• [TRY IT] Extract, from the listing that follows, each line containing the word "cylinder".

+-------+

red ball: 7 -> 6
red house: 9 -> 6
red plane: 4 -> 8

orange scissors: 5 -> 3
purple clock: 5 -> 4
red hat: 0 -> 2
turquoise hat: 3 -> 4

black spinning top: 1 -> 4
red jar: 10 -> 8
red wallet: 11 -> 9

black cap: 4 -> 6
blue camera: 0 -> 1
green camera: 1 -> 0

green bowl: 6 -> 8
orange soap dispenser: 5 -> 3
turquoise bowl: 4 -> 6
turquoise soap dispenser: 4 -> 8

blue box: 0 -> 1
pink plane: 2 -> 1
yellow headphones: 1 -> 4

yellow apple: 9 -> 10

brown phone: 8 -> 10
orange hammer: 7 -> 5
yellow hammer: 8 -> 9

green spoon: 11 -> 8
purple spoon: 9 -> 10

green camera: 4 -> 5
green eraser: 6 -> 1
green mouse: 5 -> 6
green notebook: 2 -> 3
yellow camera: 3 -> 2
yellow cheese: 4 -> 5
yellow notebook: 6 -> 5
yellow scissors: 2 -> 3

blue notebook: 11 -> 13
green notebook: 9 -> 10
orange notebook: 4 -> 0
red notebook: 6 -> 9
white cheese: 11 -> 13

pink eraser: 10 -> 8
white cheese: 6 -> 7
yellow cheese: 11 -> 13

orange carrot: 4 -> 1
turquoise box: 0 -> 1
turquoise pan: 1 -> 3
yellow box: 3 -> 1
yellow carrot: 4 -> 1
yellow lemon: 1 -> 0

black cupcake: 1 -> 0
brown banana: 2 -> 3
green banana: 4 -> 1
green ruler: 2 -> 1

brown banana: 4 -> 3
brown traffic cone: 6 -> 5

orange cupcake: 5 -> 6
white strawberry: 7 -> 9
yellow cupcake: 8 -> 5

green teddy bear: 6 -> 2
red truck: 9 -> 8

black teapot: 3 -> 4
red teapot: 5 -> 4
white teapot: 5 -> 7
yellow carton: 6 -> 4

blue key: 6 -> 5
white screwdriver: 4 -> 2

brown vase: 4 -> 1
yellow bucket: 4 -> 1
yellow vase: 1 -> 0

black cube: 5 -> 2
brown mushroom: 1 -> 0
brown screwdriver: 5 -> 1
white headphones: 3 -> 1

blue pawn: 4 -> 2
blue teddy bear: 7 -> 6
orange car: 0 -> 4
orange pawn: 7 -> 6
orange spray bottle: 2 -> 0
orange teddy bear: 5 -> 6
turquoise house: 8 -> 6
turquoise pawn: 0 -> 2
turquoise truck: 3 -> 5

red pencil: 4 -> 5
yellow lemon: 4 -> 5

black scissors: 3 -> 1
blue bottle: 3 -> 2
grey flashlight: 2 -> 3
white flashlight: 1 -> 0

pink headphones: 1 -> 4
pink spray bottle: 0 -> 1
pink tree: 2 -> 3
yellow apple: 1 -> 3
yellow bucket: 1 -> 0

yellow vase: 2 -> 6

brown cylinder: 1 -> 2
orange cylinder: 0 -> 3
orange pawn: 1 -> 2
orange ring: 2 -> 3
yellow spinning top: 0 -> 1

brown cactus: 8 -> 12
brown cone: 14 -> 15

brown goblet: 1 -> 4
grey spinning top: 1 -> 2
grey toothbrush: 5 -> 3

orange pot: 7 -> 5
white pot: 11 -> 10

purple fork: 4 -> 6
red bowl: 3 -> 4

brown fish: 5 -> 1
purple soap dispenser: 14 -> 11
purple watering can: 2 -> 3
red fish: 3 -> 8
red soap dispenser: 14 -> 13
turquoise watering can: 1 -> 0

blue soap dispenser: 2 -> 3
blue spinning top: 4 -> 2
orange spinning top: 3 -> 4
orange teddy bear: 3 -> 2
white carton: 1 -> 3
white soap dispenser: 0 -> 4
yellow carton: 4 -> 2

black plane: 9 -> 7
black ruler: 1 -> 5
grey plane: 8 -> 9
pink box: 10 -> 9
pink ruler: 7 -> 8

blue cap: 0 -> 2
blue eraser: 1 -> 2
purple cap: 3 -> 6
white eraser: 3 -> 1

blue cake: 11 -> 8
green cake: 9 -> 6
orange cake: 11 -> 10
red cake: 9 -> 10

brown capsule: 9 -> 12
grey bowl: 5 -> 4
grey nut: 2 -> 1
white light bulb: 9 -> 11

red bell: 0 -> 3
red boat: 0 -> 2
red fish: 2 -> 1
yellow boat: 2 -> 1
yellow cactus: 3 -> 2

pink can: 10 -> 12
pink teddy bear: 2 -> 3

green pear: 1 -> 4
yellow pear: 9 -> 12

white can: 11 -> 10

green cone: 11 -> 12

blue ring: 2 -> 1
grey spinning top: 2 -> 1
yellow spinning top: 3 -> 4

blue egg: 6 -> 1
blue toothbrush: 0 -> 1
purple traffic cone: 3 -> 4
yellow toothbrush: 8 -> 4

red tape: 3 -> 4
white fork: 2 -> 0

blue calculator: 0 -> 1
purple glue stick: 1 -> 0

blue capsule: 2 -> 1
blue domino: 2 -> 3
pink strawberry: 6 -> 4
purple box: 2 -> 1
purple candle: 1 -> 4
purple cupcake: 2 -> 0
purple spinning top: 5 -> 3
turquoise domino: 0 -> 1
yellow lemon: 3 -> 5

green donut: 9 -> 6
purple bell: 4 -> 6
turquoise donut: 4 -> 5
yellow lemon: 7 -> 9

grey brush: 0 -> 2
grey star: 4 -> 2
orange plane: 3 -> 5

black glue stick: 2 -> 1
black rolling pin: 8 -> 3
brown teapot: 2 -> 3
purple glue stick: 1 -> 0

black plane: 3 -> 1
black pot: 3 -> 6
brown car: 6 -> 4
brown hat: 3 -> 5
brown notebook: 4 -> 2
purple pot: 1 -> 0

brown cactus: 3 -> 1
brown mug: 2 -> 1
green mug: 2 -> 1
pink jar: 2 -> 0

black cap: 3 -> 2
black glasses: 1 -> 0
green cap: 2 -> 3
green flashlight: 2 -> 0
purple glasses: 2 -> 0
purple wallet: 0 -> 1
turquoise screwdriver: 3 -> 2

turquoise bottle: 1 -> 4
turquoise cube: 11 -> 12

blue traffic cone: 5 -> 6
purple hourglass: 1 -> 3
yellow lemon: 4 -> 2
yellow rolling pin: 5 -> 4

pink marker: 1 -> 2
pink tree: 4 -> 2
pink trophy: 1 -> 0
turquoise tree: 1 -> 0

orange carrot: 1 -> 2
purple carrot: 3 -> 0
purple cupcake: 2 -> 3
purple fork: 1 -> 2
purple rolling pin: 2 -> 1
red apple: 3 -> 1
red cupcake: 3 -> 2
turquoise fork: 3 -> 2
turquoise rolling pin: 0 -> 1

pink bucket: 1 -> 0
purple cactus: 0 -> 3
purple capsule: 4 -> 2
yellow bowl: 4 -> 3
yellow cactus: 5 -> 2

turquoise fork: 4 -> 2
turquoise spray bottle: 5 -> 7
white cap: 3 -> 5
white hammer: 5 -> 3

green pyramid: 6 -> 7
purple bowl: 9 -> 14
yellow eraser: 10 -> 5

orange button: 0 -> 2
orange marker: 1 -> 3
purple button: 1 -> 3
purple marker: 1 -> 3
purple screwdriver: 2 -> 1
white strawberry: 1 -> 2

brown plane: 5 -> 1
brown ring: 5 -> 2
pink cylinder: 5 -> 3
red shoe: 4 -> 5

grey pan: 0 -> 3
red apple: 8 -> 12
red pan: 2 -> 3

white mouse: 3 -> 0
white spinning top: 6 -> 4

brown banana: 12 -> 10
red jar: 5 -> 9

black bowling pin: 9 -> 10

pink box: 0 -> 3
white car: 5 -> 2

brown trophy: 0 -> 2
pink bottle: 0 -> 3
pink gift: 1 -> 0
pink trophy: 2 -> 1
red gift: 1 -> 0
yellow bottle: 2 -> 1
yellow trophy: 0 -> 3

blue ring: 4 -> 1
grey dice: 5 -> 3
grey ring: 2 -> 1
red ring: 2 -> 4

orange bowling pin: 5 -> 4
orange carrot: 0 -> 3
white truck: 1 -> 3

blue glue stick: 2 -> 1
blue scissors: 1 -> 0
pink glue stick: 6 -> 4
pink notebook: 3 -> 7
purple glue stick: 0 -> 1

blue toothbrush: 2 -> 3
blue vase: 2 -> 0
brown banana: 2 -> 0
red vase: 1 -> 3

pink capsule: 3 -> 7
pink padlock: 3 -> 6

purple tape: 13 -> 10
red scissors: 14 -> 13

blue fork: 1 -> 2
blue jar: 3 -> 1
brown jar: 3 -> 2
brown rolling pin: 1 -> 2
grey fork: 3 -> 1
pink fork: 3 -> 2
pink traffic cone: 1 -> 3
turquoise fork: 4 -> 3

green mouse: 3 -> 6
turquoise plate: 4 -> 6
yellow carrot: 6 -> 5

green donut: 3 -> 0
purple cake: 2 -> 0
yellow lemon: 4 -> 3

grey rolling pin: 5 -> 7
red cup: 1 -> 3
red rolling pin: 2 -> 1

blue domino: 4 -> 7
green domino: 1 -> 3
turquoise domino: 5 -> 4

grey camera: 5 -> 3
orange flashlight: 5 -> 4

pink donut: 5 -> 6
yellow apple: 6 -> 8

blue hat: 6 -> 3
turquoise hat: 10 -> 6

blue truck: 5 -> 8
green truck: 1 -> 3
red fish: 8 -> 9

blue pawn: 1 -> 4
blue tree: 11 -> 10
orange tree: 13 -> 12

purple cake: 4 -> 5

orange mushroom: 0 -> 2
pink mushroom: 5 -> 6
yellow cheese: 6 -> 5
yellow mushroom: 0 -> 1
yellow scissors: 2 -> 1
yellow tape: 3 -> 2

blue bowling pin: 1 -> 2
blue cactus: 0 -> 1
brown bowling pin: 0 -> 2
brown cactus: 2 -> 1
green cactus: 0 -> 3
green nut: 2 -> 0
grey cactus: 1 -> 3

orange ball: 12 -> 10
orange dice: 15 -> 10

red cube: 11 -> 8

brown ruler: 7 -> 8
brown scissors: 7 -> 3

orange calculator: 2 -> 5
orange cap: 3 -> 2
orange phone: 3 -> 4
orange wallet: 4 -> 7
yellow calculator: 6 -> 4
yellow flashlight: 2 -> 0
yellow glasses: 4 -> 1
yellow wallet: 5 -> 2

+-------+

• [OUTPUT OF THE TASK]
brown cylinder: 1 -> 2
orange cylinder: 0 -> 3
pink cylinder: 5 -> 3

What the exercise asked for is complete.